EXERCISE INSTRUCTIONS => Write the data out again exactly and in full.

Stored data entries:
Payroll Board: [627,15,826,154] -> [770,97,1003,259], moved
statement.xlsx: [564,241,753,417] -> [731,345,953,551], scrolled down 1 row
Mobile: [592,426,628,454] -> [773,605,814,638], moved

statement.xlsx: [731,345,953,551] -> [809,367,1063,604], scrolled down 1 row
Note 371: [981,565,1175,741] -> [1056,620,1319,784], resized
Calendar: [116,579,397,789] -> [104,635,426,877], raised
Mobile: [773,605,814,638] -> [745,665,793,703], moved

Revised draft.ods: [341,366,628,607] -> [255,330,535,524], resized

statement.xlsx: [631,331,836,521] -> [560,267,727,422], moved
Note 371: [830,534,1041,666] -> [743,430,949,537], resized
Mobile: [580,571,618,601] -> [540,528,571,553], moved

YOUR RESPONSE =>
Payroll Board: [627,15,826,154] -> [770,97,1003,259], moved
statement.xlsx: [564,241,753,417] -> [731,345,953,551], scrolled down 1 row
Mobile: [592,426,628,454] -> [773,605,814,638], moved

statement.xlsx: [731,345,953,551] -> [809,367,1063,604], scrolled down 1 row
Note 371: [981,565,1175,741] -> [1056,620,1319,784], resized
Calendar: [116,579,397,789] -> [104,635,426,877], raised
Mobile: [773,605,814,638] -> [745,665,793,703], moved

Revised draft.ods: [341,366,628,607] -> [255,330,535,524], resized

statement.xlsx: [631,331,836,521] -> [560,267,727,422], moved
Note 371: [830,534,1041,666] -> [743,430,949,537], resized
Mobile: [580,571,618,601] -> [540,528,571,553], moved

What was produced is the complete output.